* Recorded data

--- --- ---

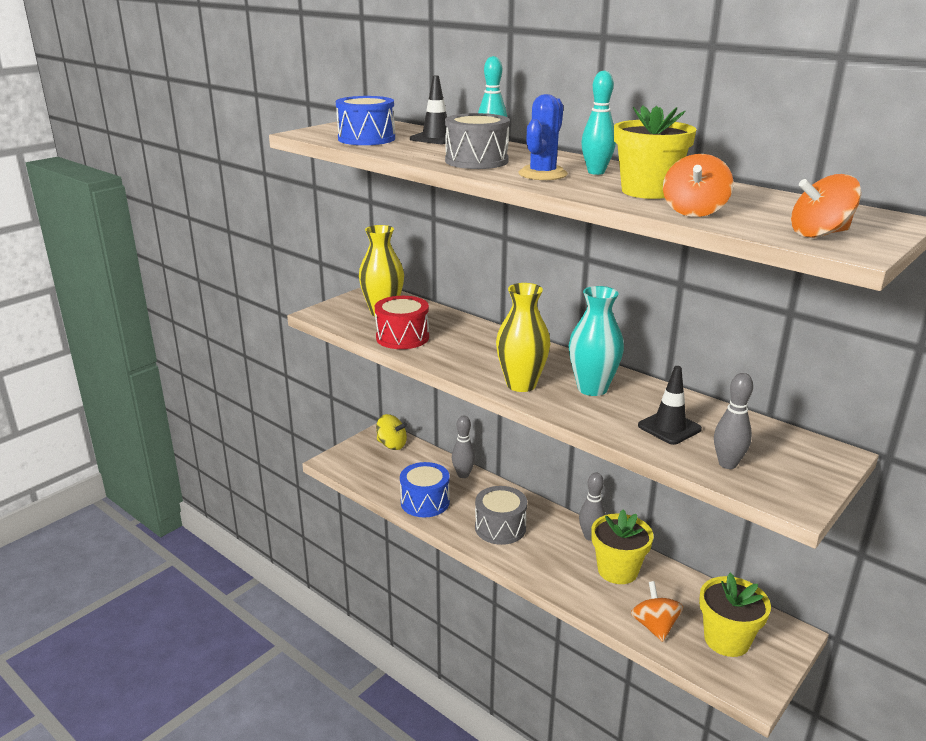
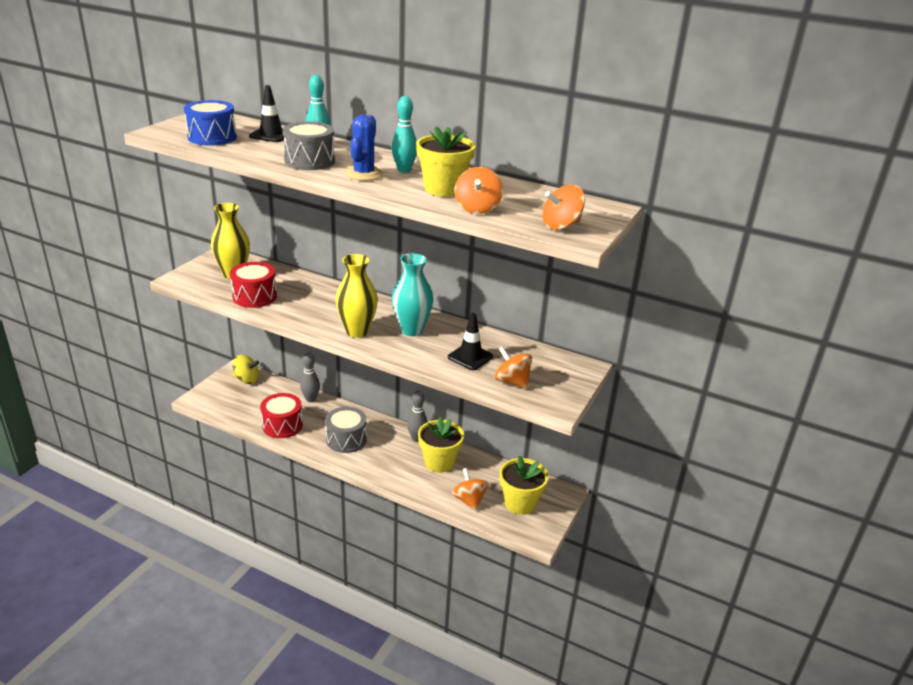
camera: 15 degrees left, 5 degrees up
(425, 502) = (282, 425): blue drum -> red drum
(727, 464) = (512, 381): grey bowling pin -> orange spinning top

--- --- ---

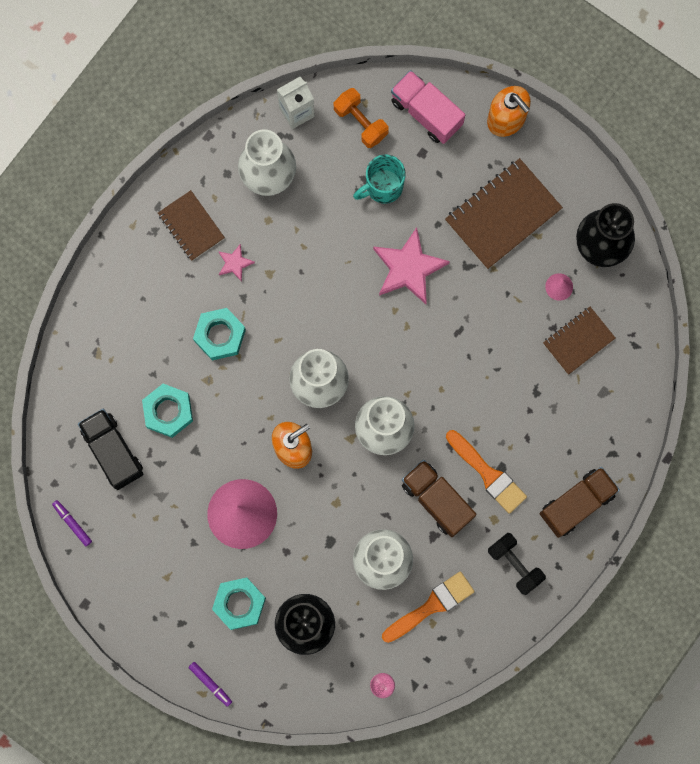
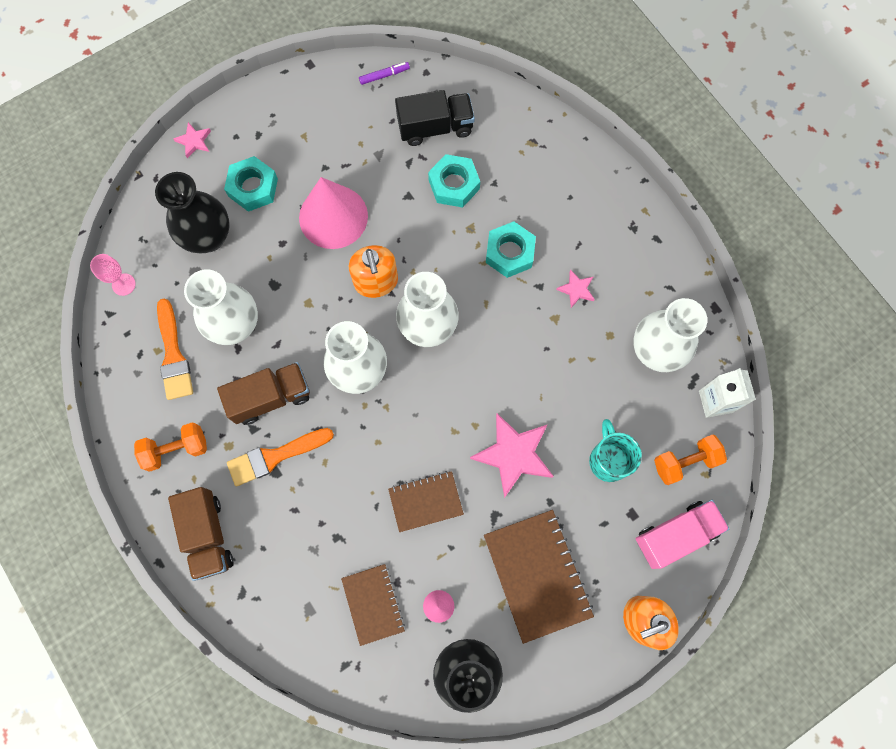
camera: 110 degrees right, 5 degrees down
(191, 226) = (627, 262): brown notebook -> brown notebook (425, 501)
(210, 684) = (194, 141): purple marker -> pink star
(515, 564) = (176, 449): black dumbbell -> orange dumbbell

--- --- ---

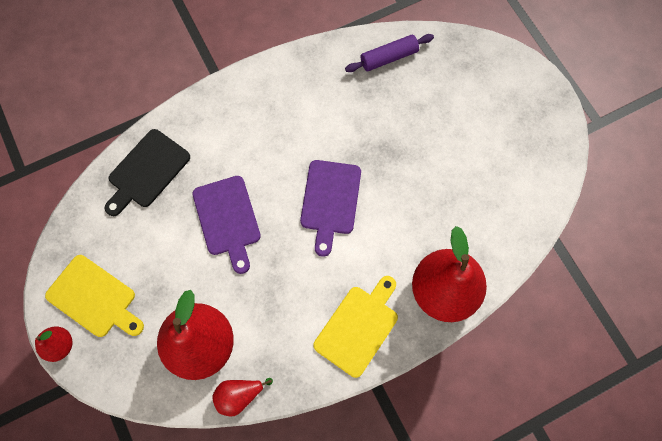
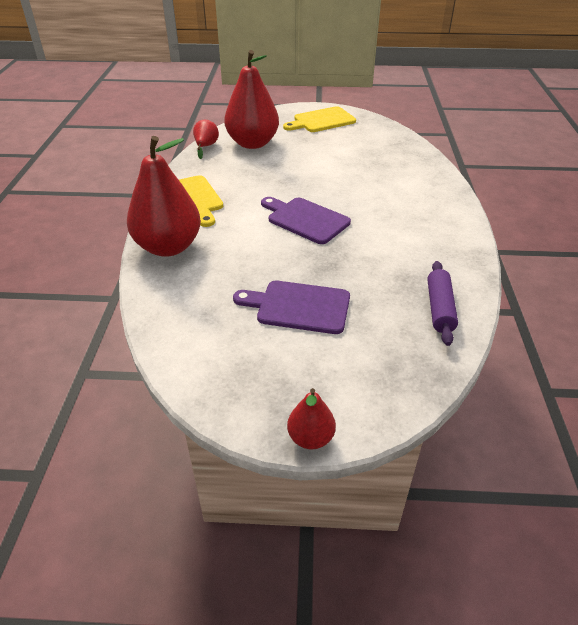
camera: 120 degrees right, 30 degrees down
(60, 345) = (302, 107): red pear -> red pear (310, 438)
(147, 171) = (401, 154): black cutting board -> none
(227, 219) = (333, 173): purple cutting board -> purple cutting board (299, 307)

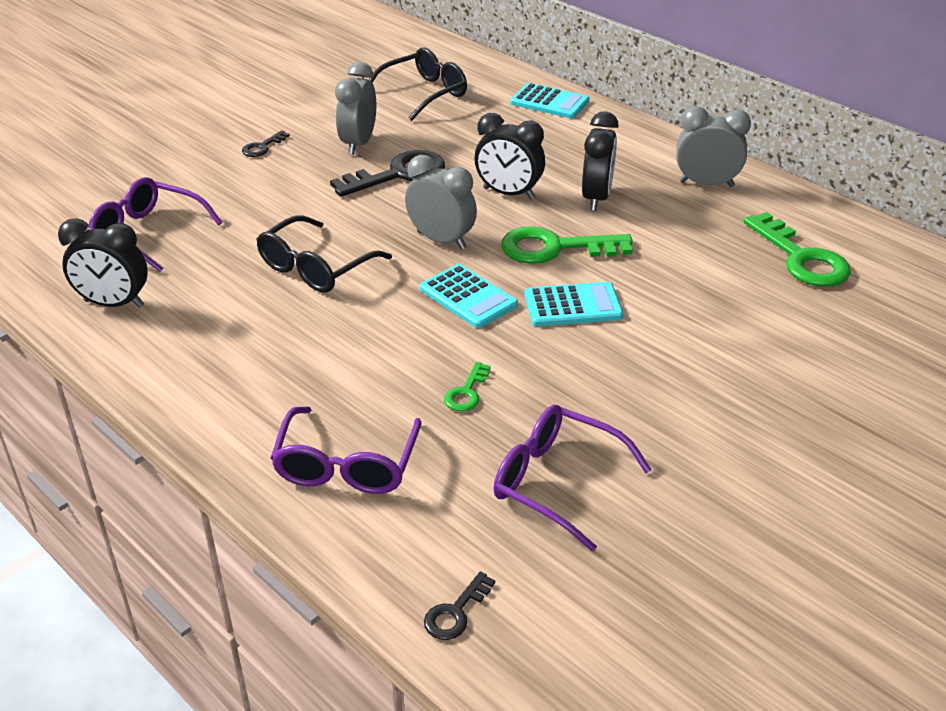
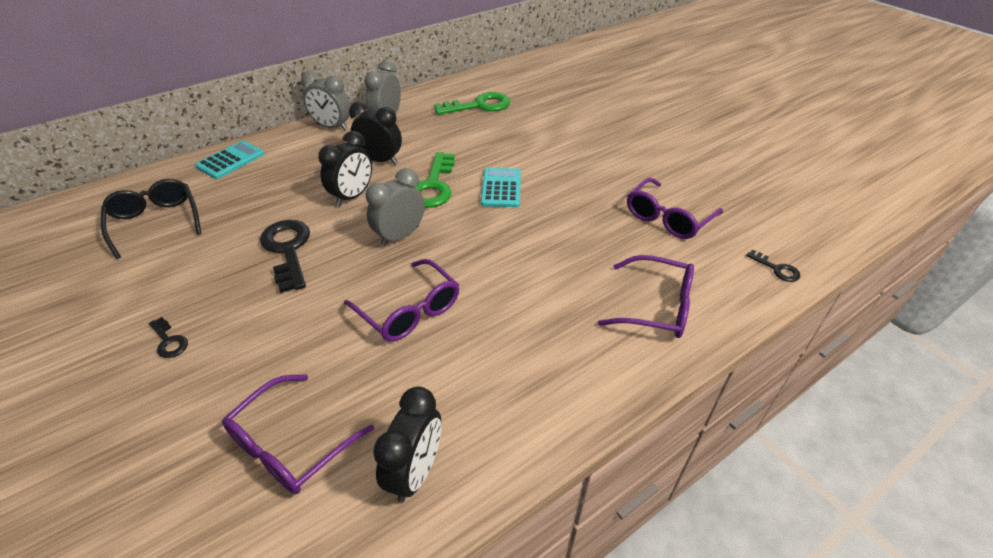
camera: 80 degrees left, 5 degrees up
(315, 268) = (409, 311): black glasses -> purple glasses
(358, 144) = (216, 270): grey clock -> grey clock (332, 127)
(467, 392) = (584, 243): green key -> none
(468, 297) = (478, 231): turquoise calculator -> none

--- --- ---

* Exercise brief
Of the entries above, repeat exactly the lines from the line with "(315, 268) = (409, 311): black" through the line with "(468, 297) = (478, 231): turquoise", both of them included.

* Problem solution
(315, 268) = (409, 311): black glasses -> purple glasses
(358, 144) = (216, 270): grey clock -> grey clock (332, 127)
(467, 392) = (584, 243): green key -> none
(468, 297) = (478, 231): turquoise calculator -> none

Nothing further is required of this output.